WHAT IS EXPECTED: No line before the one containing "brown dumbbell: 0 -> 3" should appear; that line and all lines after it, through the end of the data, are to be set down exactly.
━━ DATA SUPPLIED ━━
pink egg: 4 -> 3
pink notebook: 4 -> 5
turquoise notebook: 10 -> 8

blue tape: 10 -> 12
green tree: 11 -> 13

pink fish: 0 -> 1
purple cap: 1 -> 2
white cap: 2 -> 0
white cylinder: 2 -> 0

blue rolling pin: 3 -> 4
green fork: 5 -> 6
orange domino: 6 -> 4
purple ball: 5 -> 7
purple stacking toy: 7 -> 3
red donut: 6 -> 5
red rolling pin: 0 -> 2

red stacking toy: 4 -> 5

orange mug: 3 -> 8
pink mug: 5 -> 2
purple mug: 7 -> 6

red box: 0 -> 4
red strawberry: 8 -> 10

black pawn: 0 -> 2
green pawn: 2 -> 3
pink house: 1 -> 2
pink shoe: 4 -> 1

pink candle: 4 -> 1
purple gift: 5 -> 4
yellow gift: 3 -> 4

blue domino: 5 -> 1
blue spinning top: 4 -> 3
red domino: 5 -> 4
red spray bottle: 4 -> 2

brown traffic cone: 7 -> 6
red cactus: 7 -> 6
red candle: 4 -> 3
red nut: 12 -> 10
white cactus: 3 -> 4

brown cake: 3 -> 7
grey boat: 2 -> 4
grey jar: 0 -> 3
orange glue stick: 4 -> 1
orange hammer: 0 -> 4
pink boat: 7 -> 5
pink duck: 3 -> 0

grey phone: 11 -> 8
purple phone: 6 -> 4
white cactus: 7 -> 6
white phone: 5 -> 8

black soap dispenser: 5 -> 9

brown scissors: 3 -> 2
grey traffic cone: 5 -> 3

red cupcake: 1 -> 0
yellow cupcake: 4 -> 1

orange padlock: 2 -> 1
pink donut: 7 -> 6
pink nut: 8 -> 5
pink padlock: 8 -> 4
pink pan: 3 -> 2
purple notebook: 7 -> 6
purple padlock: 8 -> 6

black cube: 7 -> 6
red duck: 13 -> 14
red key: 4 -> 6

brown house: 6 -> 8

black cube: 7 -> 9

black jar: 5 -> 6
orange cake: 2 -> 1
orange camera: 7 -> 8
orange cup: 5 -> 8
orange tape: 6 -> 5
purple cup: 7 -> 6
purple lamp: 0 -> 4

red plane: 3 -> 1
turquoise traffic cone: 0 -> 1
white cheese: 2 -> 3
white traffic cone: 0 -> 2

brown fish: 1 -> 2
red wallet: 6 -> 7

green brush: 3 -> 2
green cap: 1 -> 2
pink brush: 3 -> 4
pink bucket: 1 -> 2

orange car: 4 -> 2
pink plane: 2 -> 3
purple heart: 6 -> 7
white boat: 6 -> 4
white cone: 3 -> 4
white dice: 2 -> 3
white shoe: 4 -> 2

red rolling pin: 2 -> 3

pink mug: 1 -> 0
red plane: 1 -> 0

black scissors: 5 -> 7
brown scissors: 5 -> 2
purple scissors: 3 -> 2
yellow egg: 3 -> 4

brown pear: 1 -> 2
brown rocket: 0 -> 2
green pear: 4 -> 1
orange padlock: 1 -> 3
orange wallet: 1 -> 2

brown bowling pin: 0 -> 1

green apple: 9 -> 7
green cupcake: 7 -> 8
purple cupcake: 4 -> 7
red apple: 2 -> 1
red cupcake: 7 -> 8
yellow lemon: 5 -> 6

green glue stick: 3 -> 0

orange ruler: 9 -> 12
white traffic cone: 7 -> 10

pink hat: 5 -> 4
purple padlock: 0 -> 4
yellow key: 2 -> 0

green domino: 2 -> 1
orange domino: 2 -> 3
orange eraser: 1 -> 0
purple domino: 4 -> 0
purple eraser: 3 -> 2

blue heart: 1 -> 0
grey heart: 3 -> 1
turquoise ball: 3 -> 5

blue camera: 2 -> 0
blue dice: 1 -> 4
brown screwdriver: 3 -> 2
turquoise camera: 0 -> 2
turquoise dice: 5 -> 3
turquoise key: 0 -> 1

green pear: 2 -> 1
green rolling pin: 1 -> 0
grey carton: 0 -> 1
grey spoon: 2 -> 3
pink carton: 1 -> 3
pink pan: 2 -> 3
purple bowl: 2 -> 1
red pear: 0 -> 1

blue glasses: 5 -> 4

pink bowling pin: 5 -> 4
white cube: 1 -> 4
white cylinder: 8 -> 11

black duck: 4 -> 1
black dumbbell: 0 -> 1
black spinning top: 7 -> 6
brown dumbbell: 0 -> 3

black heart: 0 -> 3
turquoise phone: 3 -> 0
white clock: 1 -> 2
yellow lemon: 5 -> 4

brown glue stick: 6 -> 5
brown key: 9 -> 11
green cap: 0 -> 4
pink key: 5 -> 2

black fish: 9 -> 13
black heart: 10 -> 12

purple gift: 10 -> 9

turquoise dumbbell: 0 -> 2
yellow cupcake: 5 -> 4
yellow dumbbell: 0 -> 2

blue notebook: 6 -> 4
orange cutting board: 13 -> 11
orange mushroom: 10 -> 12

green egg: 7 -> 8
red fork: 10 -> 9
━━━
SOLUTION TO THIS TASK:
brown dumbbell: 0 -> 3

black heart: 0 -> 3
turquoise phone: 3 -> 0
white clock: 1 -> 2
yellow lemon: 5 -> 4

brown glue stick: 6 -> 5
brown key: 9 -> 11
green cap: 0 -> 4
pink key: 5 -> 2

black fish: 9 -> 13
black heart: 10 -> 12

purple gift: 10 -> 9

turquoise dumbbell: 0 -> 2
yellow cupcake: 5 -> 4
yellow dumbbell: 0 -> 2

blue notebook: 6 -> 4
orange cutting board: 13 -> 11
orange mushroom: 10 -> 12

green egg: 7 -> 8
red fork: 10 -> 9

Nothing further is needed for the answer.